Task item – Set down exactly the stretch of lines below that opens at the line containing "none -> pink plate D10:I10 level 1" and continues through the last line of the entries, and nothing else.

=-=-=

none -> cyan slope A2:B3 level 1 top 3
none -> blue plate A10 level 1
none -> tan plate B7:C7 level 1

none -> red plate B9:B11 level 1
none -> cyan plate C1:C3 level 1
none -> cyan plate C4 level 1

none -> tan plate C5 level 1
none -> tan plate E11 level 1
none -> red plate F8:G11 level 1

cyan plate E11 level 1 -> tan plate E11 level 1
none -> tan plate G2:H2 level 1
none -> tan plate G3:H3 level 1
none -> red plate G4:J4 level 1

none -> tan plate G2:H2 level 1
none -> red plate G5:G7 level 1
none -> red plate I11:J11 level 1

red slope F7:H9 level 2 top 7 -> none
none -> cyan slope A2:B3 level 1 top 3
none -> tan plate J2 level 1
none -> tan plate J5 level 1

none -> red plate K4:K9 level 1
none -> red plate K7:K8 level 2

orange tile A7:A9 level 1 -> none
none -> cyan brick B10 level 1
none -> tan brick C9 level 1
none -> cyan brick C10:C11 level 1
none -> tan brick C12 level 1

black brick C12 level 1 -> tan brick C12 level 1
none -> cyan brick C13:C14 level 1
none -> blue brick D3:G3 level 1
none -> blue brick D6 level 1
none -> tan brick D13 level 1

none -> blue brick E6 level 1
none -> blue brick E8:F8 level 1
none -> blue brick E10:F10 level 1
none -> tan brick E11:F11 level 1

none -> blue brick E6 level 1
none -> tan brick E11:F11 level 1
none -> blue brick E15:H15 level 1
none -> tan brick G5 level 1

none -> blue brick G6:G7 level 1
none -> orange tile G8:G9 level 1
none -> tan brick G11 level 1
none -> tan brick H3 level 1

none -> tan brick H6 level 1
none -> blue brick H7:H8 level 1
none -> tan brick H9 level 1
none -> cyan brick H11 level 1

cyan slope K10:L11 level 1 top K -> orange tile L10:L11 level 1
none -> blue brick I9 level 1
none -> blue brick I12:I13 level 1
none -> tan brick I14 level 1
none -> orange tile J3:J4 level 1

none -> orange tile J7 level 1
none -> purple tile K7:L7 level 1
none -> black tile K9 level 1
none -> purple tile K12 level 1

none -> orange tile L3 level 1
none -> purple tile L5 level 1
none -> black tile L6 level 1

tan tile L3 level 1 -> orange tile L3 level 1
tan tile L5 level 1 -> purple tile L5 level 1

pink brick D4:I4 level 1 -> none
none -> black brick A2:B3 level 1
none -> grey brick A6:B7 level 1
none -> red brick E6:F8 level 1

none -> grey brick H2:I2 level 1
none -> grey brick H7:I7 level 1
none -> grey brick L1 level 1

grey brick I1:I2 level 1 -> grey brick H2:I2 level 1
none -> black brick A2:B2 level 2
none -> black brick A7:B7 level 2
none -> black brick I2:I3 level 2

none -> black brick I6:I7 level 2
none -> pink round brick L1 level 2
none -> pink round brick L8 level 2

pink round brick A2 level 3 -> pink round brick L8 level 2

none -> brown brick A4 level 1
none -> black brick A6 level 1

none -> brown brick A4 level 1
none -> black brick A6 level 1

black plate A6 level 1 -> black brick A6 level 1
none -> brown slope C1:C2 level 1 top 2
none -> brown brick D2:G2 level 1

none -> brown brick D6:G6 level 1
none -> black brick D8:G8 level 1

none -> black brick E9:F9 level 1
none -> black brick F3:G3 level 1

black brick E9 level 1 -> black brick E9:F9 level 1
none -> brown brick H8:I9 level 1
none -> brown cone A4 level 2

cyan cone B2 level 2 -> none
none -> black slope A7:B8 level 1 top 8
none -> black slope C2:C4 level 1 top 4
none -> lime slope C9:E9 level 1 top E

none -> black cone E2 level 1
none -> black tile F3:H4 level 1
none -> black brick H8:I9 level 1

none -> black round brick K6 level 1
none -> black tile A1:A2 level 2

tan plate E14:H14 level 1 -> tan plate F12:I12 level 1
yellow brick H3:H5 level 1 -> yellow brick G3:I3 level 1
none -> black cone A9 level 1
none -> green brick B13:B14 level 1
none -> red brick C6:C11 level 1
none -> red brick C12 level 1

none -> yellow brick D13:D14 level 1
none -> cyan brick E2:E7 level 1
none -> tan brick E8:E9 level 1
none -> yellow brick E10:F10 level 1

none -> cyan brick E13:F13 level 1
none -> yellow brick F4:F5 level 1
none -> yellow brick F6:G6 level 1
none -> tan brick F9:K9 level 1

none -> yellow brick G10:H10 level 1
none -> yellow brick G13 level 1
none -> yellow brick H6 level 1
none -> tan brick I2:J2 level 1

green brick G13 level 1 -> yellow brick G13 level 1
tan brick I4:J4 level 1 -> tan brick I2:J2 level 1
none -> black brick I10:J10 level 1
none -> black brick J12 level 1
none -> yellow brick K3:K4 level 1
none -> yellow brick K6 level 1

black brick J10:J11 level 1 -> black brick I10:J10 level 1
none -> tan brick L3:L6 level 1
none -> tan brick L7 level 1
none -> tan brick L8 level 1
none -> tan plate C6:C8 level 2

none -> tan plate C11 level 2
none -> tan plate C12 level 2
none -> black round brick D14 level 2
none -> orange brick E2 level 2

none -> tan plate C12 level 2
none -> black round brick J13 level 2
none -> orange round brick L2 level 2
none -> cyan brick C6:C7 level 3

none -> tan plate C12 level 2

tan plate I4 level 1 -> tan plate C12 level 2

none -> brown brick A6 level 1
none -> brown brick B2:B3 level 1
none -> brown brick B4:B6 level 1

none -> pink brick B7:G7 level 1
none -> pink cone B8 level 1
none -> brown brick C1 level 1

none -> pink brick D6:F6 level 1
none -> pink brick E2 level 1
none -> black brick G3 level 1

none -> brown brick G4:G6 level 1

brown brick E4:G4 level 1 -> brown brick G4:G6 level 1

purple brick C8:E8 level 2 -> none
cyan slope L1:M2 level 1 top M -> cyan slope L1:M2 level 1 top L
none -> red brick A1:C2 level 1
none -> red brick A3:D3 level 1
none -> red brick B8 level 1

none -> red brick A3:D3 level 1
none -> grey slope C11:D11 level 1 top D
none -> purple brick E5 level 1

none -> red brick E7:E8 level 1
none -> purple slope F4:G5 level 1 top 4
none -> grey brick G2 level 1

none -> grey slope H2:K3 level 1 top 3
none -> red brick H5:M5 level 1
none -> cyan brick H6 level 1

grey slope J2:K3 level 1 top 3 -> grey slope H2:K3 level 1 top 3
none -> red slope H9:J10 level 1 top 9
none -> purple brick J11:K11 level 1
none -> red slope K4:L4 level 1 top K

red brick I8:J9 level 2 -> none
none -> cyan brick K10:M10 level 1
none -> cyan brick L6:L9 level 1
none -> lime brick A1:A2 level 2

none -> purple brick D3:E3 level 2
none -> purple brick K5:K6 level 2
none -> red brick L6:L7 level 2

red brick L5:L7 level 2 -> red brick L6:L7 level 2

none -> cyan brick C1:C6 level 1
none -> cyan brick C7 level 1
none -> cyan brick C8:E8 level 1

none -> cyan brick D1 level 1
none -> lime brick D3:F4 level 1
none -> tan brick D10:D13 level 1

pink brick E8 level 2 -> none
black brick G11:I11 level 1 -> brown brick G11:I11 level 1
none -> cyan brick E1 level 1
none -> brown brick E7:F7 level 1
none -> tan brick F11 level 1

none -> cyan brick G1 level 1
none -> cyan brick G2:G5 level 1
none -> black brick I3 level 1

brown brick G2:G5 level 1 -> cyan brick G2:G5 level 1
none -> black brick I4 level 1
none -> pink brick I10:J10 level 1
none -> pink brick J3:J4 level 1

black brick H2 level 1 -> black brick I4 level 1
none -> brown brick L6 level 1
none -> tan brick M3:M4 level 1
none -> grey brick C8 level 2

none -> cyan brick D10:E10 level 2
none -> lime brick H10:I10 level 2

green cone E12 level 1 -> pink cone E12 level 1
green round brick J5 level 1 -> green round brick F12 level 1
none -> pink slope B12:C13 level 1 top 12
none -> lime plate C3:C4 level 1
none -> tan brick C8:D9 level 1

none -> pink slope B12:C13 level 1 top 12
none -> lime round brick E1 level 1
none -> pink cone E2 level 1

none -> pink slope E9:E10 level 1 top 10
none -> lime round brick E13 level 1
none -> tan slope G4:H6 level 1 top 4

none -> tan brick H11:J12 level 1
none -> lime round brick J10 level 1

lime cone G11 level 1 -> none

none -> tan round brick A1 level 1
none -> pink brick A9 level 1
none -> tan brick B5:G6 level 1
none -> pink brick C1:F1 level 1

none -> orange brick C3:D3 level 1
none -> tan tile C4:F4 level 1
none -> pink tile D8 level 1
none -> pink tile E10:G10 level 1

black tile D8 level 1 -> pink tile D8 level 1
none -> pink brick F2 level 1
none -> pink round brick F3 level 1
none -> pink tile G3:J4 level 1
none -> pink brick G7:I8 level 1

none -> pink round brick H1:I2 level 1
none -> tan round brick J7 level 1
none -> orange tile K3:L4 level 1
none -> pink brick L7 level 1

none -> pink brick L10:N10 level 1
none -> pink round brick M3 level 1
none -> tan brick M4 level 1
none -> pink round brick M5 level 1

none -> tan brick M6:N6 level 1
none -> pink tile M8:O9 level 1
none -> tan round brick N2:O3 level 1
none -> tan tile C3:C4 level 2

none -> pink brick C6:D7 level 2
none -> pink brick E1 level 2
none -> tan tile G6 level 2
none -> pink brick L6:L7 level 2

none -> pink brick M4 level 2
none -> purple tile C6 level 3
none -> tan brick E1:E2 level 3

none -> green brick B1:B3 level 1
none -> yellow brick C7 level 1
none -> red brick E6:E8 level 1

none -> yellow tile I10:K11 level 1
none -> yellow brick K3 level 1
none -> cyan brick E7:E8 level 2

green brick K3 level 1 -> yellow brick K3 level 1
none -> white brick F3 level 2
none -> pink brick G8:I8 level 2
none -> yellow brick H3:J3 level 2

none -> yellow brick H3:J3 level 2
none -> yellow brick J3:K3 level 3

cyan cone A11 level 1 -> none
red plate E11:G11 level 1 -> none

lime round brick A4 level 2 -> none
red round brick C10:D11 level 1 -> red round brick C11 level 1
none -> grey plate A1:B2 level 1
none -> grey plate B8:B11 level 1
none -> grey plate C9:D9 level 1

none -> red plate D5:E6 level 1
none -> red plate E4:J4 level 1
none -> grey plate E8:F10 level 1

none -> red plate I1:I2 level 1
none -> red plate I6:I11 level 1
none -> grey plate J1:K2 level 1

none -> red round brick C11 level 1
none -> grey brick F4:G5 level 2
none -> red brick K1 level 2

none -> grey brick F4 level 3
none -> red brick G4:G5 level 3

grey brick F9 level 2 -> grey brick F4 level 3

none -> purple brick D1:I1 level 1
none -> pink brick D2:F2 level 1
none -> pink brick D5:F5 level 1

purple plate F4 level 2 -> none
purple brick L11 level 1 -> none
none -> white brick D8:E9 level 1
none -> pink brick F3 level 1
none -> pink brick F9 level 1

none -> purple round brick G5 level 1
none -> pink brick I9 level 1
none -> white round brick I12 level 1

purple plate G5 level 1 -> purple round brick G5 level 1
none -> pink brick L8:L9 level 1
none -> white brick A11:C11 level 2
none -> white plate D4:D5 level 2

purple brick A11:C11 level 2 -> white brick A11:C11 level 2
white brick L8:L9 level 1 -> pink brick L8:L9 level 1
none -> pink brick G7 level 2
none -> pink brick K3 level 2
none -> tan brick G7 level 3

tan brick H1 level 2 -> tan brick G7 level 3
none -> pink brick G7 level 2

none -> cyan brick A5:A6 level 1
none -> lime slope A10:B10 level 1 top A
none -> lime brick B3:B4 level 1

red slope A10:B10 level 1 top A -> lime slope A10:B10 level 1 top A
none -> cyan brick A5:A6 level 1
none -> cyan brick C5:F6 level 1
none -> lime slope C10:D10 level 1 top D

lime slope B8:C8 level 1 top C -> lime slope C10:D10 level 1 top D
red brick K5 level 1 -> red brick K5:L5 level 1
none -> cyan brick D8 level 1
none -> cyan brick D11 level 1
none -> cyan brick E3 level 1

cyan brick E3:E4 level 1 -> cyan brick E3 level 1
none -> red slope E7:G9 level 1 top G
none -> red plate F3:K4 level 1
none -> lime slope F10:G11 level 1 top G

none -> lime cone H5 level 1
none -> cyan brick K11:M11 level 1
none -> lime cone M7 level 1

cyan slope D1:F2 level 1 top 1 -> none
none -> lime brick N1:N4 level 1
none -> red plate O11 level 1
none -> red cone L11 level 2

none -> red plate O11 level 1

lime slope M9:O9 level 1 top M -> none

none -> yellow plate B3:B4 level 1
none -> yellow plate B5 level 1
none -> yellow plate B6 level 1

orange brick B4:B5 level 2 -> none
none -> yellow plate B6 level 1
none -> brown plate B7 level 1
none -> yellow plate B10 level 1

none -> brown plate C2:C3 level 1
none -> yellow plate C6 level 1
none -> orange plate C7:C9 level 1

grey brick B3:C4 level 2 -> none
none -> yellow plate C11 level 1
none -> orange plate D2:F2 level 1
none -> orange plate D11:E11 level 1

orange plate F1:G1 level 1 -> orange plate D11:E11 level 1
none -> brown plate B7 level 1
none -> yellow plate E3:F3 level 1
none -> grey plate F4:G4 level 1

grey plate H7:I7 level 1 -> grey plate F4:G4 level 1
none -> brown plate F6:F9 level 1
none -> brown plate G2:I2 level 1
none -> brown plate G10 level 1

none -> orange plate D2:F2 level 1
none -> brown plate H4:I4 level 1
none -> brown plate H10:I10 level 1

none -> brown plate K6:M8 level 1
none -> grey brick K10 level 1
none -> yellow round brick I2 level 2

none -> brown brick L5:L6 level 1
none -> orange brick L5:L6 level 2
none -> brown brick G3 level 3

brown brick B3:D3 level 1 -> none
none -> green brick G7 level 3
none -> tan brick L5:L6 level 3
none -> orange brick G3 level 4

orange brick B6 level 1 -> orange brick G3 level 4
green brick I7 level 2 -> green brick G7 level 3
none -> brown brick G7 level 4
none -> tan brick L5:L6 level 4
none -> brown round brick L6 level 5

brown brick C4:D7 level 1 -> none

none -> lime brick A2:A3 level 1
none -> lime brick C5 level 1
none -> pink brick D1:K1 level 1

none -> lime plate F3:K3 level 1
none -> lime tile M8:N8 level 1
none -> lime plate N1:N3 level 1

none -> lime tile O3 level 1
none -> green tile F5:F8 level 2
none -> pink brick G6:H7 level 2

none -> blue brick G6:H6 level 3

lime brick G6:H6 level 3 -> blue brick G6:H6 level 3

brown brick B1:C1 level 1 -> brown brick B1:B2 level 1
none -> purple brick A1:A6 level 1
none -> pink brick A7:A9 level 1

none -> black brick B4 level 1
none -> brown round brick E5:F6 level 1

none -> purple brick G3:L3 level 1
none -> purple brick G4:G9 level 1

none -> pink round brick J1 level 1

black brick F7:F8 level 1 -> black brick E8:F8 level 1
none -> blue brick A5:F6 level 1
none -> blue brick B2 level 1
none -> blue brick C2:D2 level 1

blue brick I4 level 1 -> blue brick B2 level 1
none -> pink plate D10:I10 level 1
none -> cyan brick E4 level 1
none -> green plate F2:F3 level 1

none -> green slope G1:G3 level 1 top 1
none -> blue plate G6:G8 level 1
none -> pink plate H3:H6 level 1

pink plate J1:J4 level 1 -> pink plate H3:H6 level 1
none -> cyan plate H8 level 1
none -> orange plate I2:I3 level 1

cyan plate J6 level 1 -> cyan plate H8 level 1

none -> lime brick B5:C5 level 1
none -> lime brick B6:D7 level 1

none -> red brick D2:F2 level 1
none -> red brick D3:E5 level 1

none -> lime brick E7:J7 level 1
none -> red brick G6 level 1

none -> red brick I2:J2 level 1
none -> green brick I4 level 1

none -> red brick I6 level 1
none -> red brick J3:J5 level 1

=-=-=

Exercise response –
none -> pink plate D10:I10 level 1
none -> cyan brick E4 level 1
none -> green plate F2:F3 level 1

none -> green slope G1:G3 level 1 top 1
none -> blue plate G6:G8 level 1
none -> pink plate H3:H6 level 1

pink plate J1:J4 level 1 -> pink plate H3:H6 level 1
none -> cyan plate H8 level 1
none -> orange plate I2:I3 level 1

cyan plate J6 level 1 -> cyan plate H8 level 1

none -> lime brick B5:C5 level 1
none -> lime brick B6:D7 level 1

none -> red brick D2:F2 level 1
none -> red brick D3:E5 level 1

none -> lime brick E7:J7 level 1
none -> red brick G6 level 1

none -> red brick I2:J2 level 1
none -> green brick I4 level 1

none -> red brick I6 level 1
none -> red brick J3:J5 level 1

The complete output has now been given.